━━ MATERIAL FOR THIS EXERCISE ━━

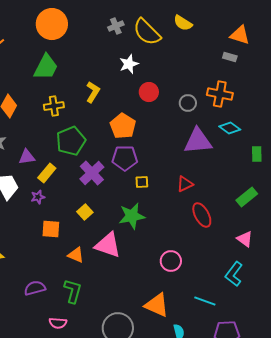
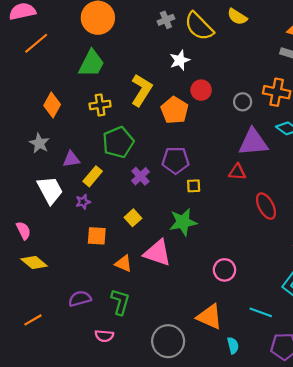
yellow L-shape: (93, 92) -> (141, 90), size x1.4
orange pentagon: (123, 126) -> (174, 110), moved
purple cross: (92, 173) -> (140, 176), size x0.7
red triangle: (185, 184) -> (237, 172), moved, turned 30
red ellipse: (202, 215) -> (266, 206), moved

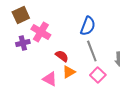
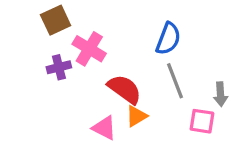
red semicircle: (62, 56) -> (125, 89), size x1.5
pink square: (98, 75) -> (202, 121), moved, turned -35

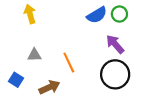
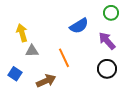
yellow arrow: (30, 14) -> (22, 33), moved
blue semicircle: (97, 15) -> (79, 26), moved
black circle: (115, 74) -> (107, 69), size x0.7

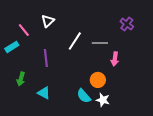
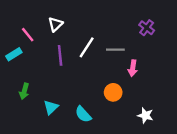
purple line: (46, 58) -> (60, 55), moved
cyan triangle: (44, 93) -> (51, 107), turned 48
cyan semicircle: (84, 96) -> (83, 114), moved
white star: (103, 100) -> (145, 115), moved

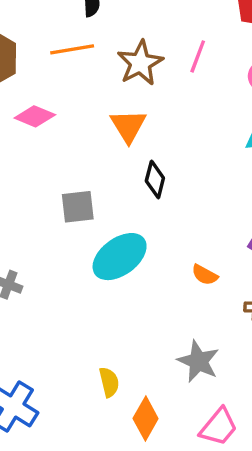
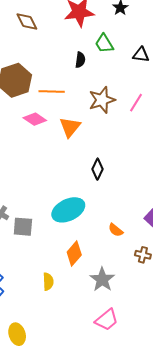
orange line: (72, 49) -> (52, 92), moved
orange triangle: (128, 126) -> (70, 127), moved
gray square: (78, 207) -> (23, 227), moved
orange diamond: (146, 419) -> (74, 253), moved

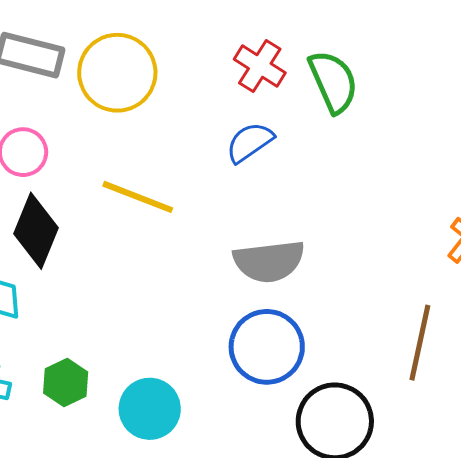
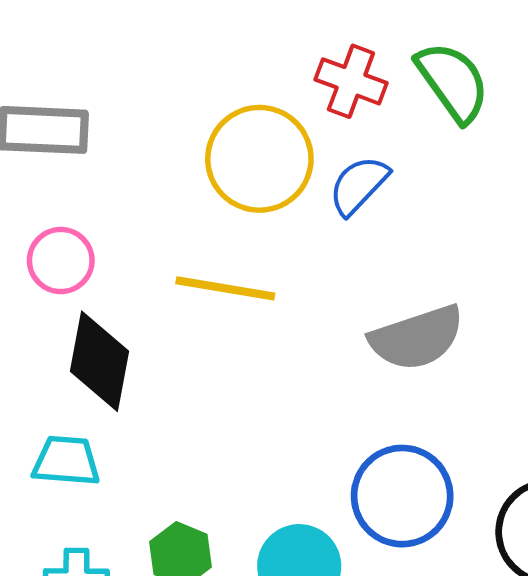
yellow circle: (117, 73) -> (259, 159), moved
blue circle: (267, 347) -> (402, 496), moved

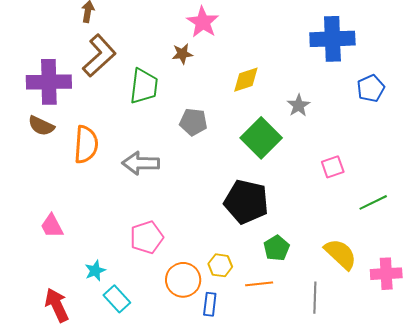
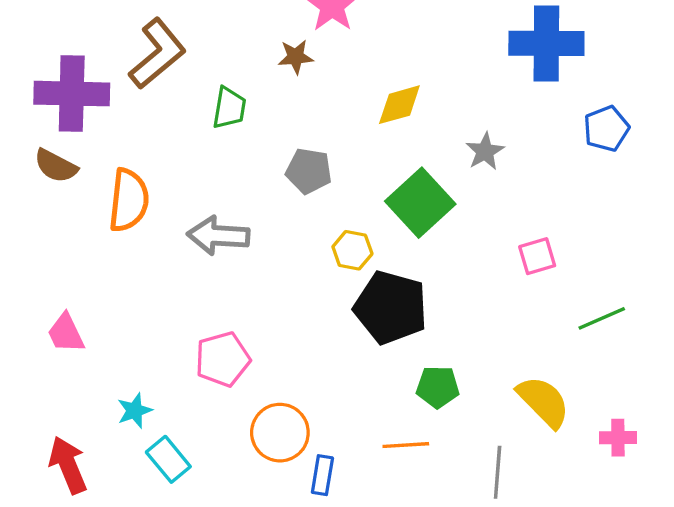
green trapezoid: (144, 86) -> (229, 108), size x0.7
green pentagon: (277, 248) -> (438, 387), turned 30
yellow hexagon: (220, 265) -> (352, 250), moved
pink cross: (386, 274) -> (618, 438), size x0.7

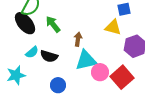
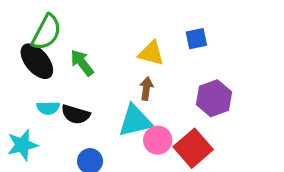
yellow triangle: (113, 27) -> (151, 53), moved
brown arrow: (78, 39) -> (146, 89), moved
cyan semicircle: (32, 52) -> (48, 108), turned 40

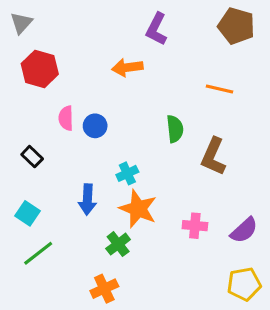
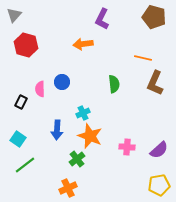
pink semicircle: (66, 118) -> (40, 89), moved
black rectangle: (32, 157) -> (21, 102), turned 72
brown L-shape: (213, 157) -> (155, 83), moved

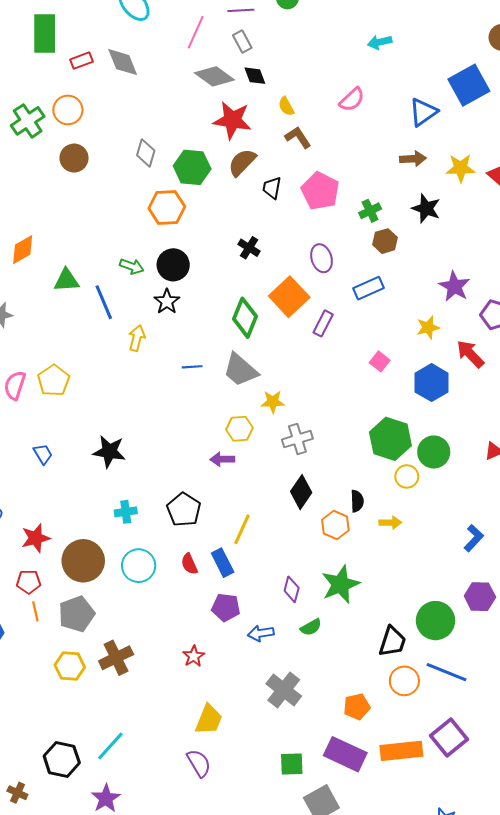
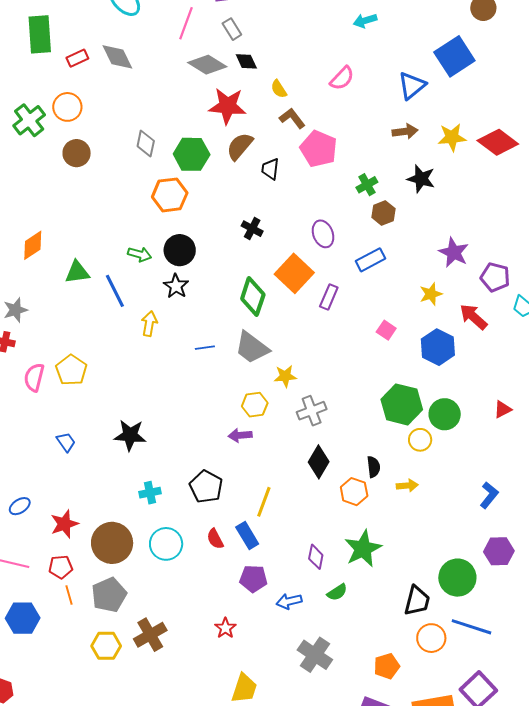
pink pentagon: (320, 191) -> (319, 149), moved

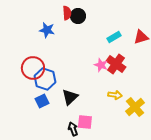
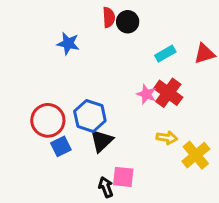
red semicircle: (67, 13) -> (109, 17), moved
black circle: (78, 16) -> (128, 22), moved
red circle: (33, 68) -> (48, 120), moved
blue hexagon: (45, 79) -> (90, 116), moved

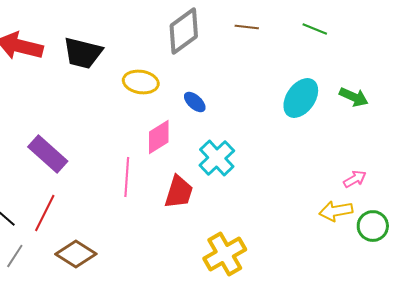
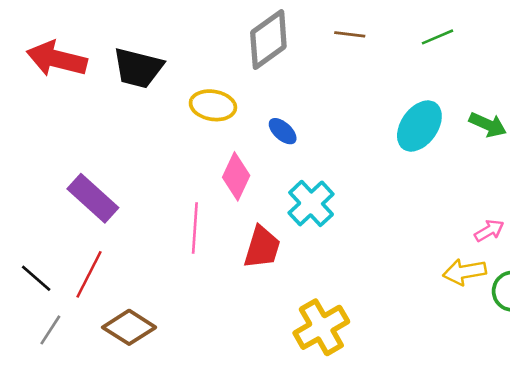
green line: (315, 29) -> (437, 37), turned -45
pink diamond: (159, 137) -> (236, 176), turned -33

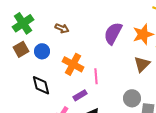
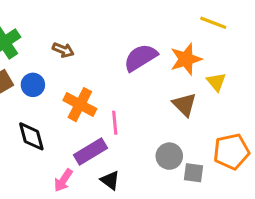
purple semicircle: (113, 33) -> (140, 58), turned 30
brown triangle: (142, 64) -> (184, 105), turned -30
purple rectangle: (80, 95) -> (90, 152), size x1.5

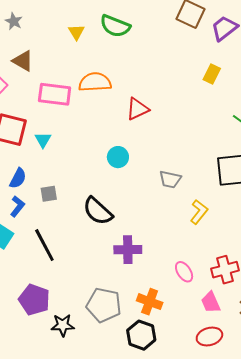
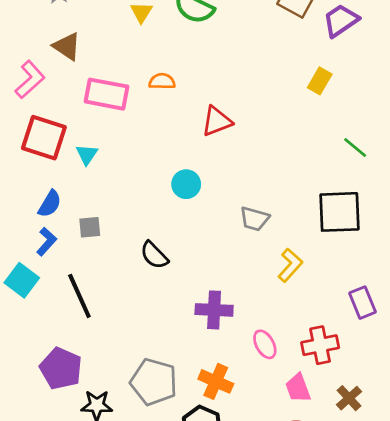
orange semicircle: (95, 82) -> (162, 81), size x0.6
black semicircle: (98, 211) -> (154, 255), size x0.7
purple cross: (128, 250) -> (214, 310), moved

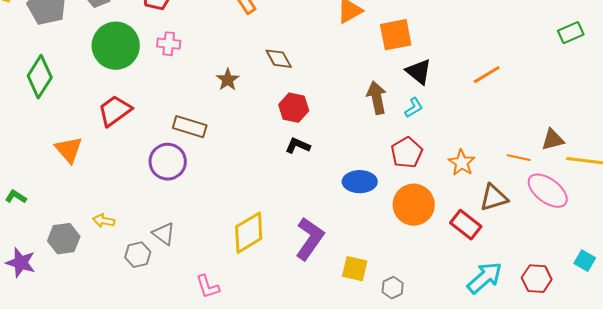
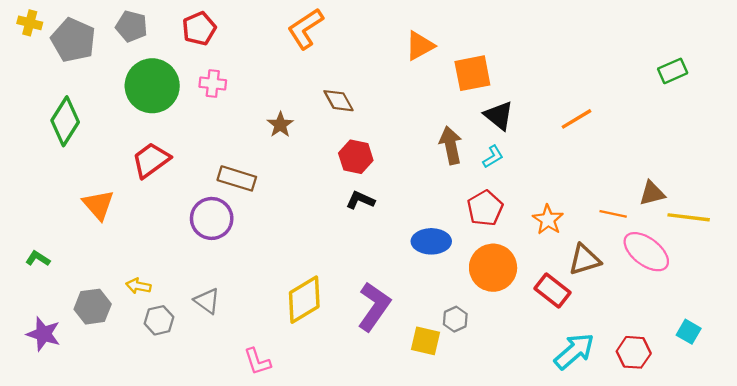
gray hexagon: (138, 255) -> (159, 320), moved
gray hexagon: (393, 288) -> (455, 319), moved

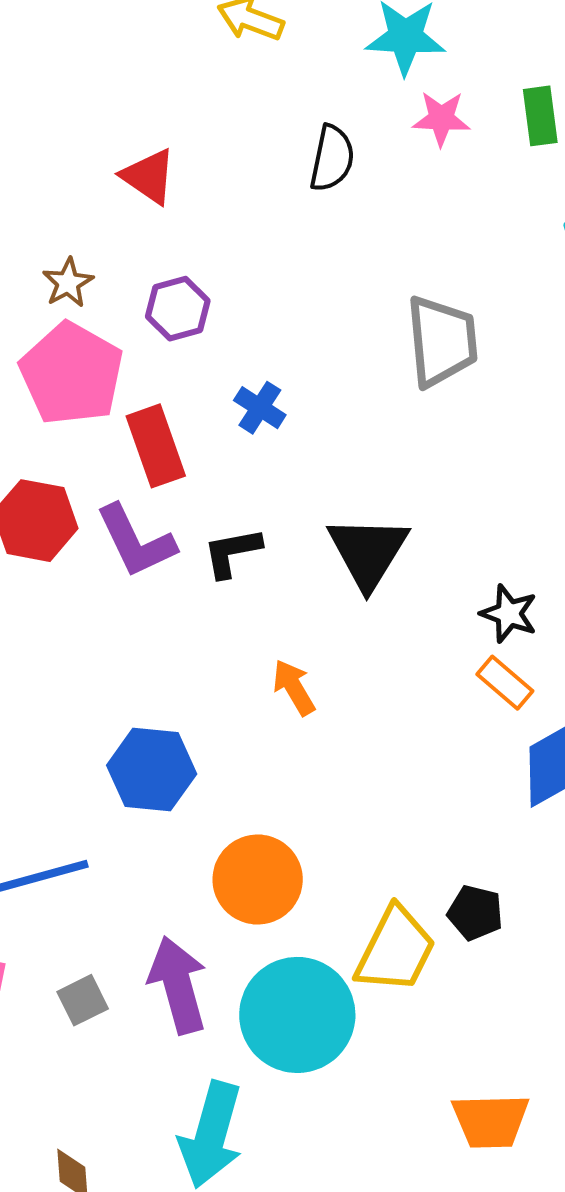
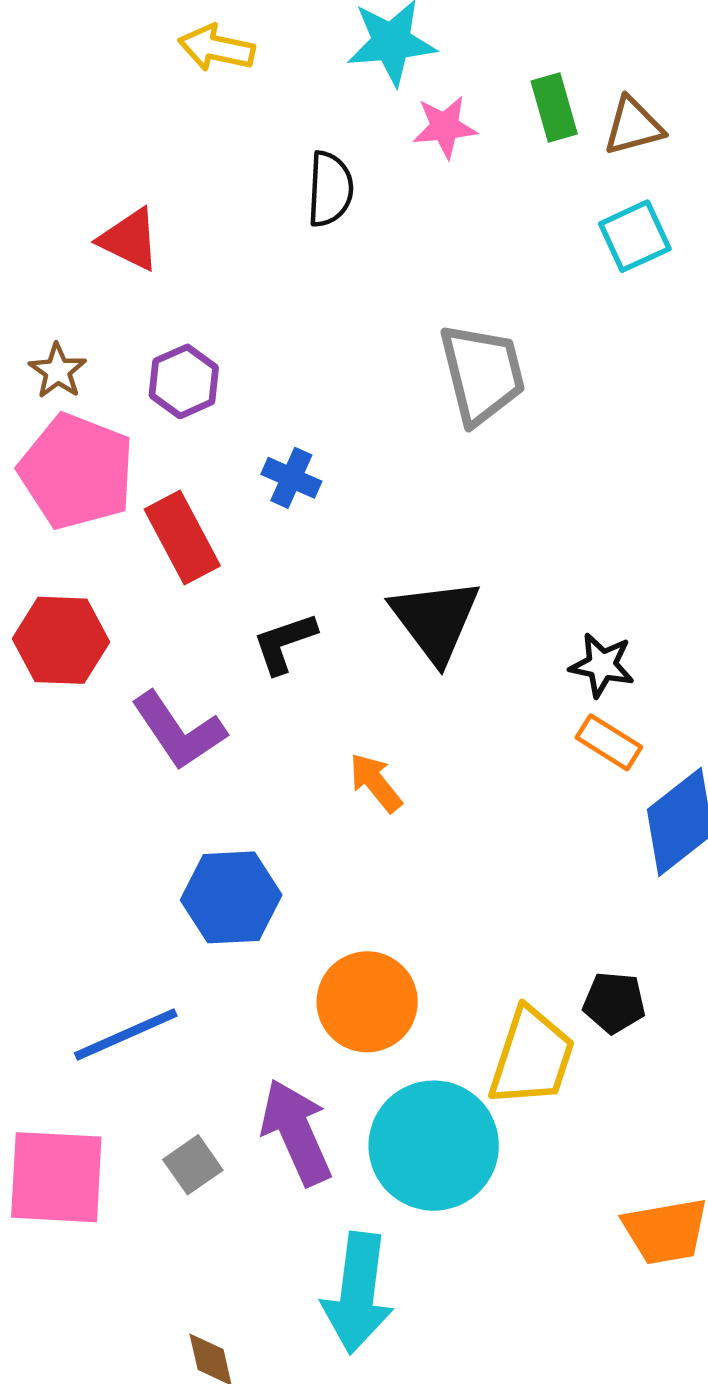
purple L-shape: (136, 541) -> (179, 731), moved

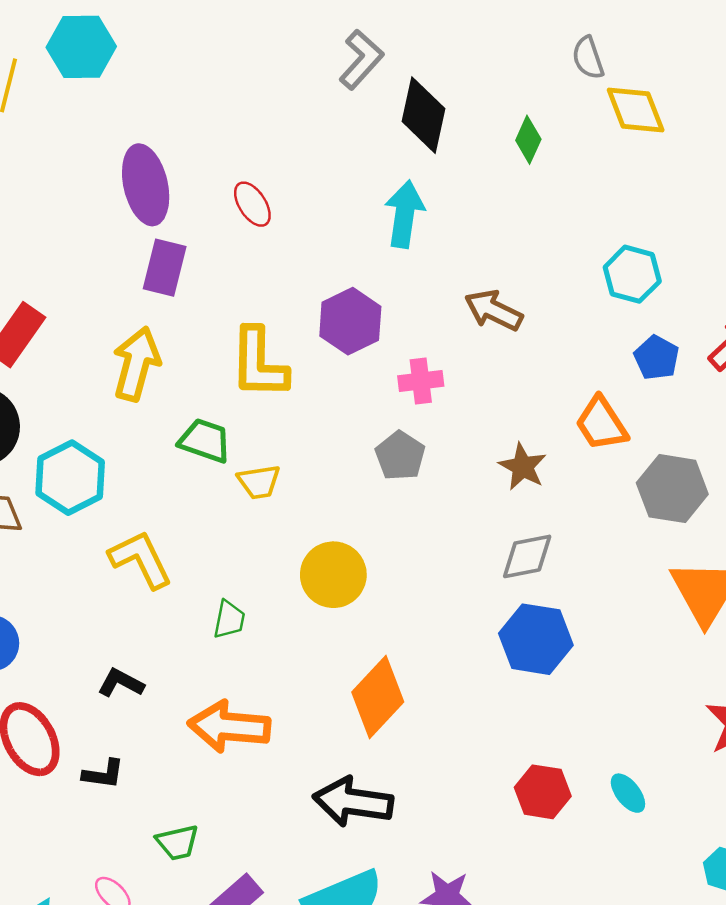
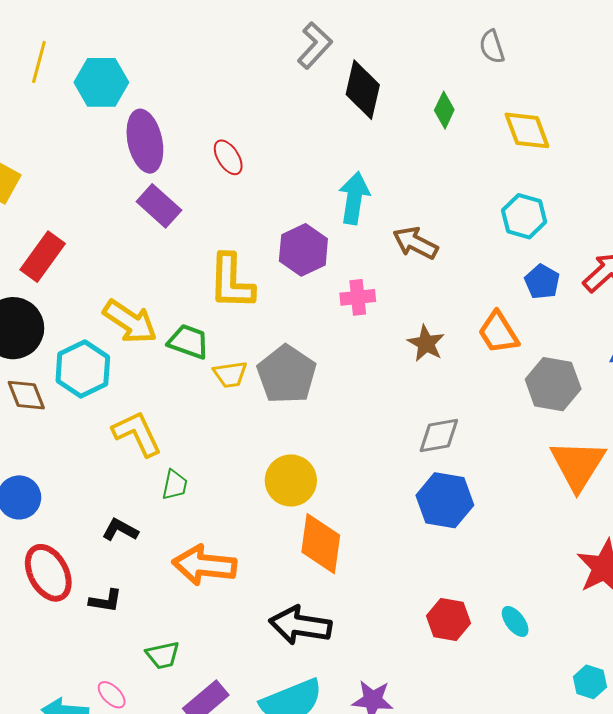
cyan hexagon: (81, 47) -> (101, 82), moved
yellow diamond: (636, 110) -> (527, 130), moved
cyan arrow: (404, 214) -> (354, 198), moved
purple rectangle: (165, 268) -> (159, 206), turned -63
yellow arrow: (136, 364) -> (130, 322), moved, turned 108
gray pentagon: (400, 456) -> (287, 374), moved, size x1.5
brown star: (523, 467) -> (426, 343), moved
yellow circle: (333, 575) -> (291, 480), moved
green trapezoid: (229, 620) -> (175, 485), moved
orange diamond: (378, 697) -> (321, 544), turned -36

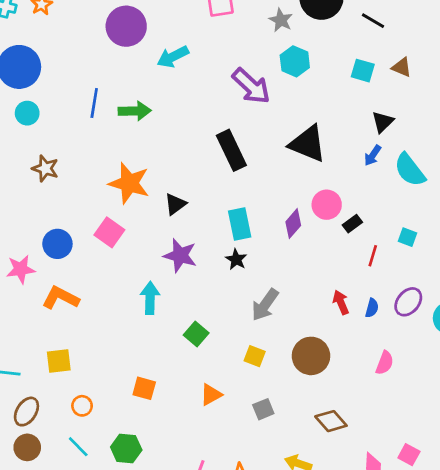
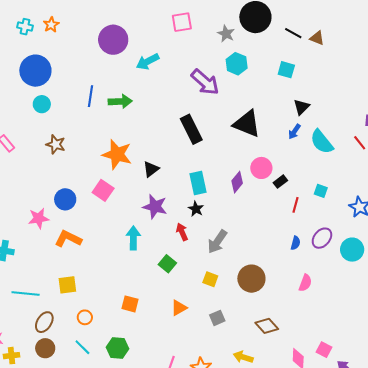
brown triangle: (402, 67) -> (317, 38), moved
red arrow: (341, 302) -> (182, 232), moved

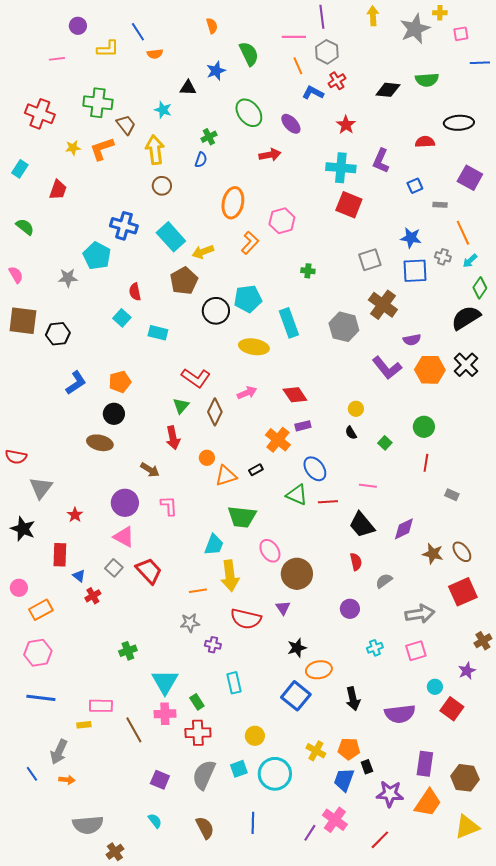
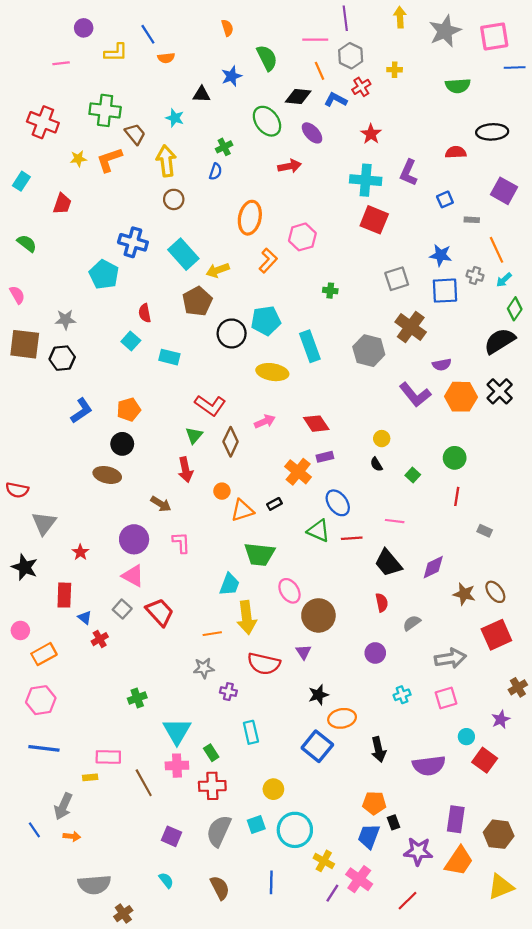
yellow cross: (440, 13) -> (395, 70), moved
pink square: (461, 34) -> (494, 36), size x1.8
black diamond: (388, 90) -> (298, 96), moved
gray star: (68, 278) -> (65, 320), moved
yellow cross: (316, 751) -> (324, 861), moved

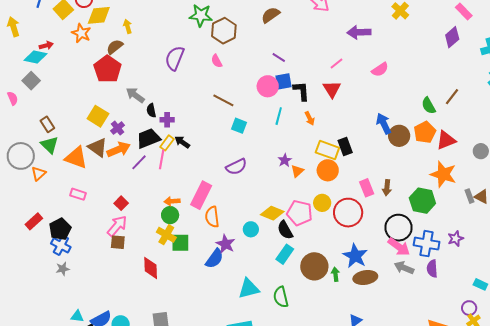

━━━

**WHAT NEEDS TO BE DONE:**
Take the lines from the one holding "pink semicircle: (66, 118) -> (40, 89), moved" through the final line of the records above and output them exactly, both ends included, excluding pictures.

**SOLUTION TO THE EXERCISE:**
pink semicircle: (66, 118) -> (40, 89), moved
black rectangle: (32, 157) -> (21, 102), turned 72
brown L-shape: (213, 157) -> (155, 83), moved

pink pentagon: (320, 191) -> (319, 149), moved

red semicircle: (67, 13) -> (109, 17), moved
black circle: (78, 16) -> (128, 22), moved
red circle: (33, 68) -> (48, 120), moved
blue hexagon: (45, 79) -> (90, 116), moved

green line: (315, 29) -> (437, 37), turned -45
pink diamond: (159, 137) -> (236, 176), turned -33

purple semicircle: (113, 33) -> (140, 58), turned 30
brown triangle: (142, 64) -> (184, 105), turned -30
purple rectangle: (80, 95) -> (90, 152), size x1.5

orange semicircle: (95, 82) -> (162, 81), size x0.6
black semicircle: (98, 211) -> (154, 255), size x0.7
purple cross: (128, 250) -> (214, 310), moved

gray hexagon: (138, 255) -> (159, 320), moved
gray hexagon: (393, 288) -> (455, 319), moved

purple L-shape: (136, 541) -> (179, 731), moved

cyan hexagon: (81, 47) -> (101, 82), moved
yellow diamond: (636, 110) -> (527, 130), moved
cyan arrow: (404, 214) -> (354, 198), moved
purple rectangle: (165, 268) -> (159, 206), turned -63
yellow arrow: (136, 364) -> (130, 322), moved, turned 108
gray pentagon: (400, 456) -> (287, 374), moved, size x1.5
brown star: (523, 467) -> (426, 343), moved
yellow circle: (333, 575) -> (291, 480), moved
green trapezoid: (229, 620) -> (175, 485), moved
orange diamond: (378, 697) -> (321, 544), turned -36

brown triangle: (402, 67) -> (317, 38), moved
red arrow: (341, 302) -> (182, 232), moved

yellow cross: (440, 13) -> (395, 70), moved
pink square: (461, 34) -> (494, 36), size x1.8
black diamond: (388, 90) -> (298, 96), moved
gray star: (68, 278) -> (65, 320), moved
yellow cross: (316, 751) -> (324, 861), moved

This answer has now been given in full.